(Problem to work on):
Without including any pictures, write out the listing below exactly.

(Data segment):
====================
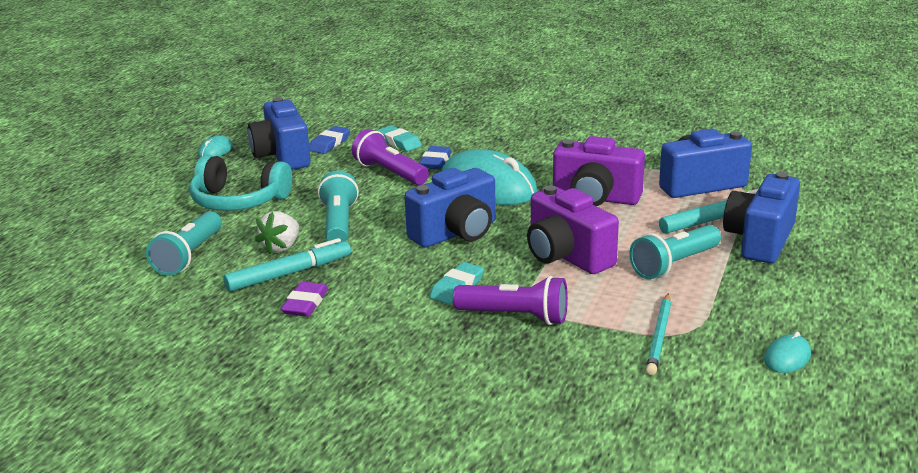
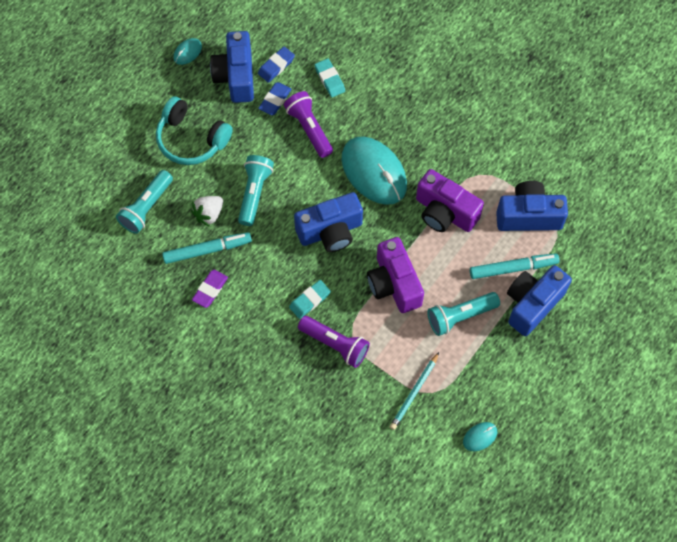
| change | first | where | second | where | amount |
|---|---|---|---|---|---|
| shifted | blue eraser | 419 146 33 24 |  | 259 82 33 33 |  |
====================
(Expected output):
| change | first | where | second | where | amount |
|---|---|---|---|---|---|
| shifted | blue eraser | 419 146 33 24 |  | 259 82 33 33 |  |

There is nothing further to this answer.